** Task instructions **
Would you retype each record exactly as given?

[Data for the task — start]

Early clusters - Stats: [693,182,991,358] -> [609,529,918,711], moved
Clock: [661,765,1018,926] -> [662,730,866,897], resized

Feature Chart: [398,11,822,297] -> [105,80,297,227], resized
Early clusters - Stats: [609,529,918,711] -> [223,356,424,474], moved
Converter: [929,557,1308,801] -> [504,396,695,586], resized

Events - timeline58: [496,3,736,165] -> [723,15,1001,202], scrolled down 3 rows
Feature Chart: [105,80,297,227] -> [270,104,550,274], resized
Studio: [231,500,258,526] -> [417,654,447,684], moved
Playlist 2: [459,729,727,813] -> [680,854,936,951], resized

[Data for the task — finish]

** Solution to this exercise **
Early clusters - Stats: [693,182,991,358] -> [609,529,918,711], moved
Clock: [661,765,1018,926] -> [662,730,866,897], resized

Feature Chart: [398,11,822,297] -> [105,80,297,227], resized
Early clusters - Stats: [609,529,918,711] -> [223,356,424,474], moved
Converter: [929,557,1308,801] -> [504,396,695,586], resized

Events - timeline58: [496,3,736,165] -> [723,15,1001,202], scrolled down 3 rows
Feature Chart: [105,80,297,227] -> [270,104,550,274], resized
Studio: [231,500,258,526] -> [417,654,447,684], moved
Playlist 2: [459,729,727,813] -> [680,854,936,951], resized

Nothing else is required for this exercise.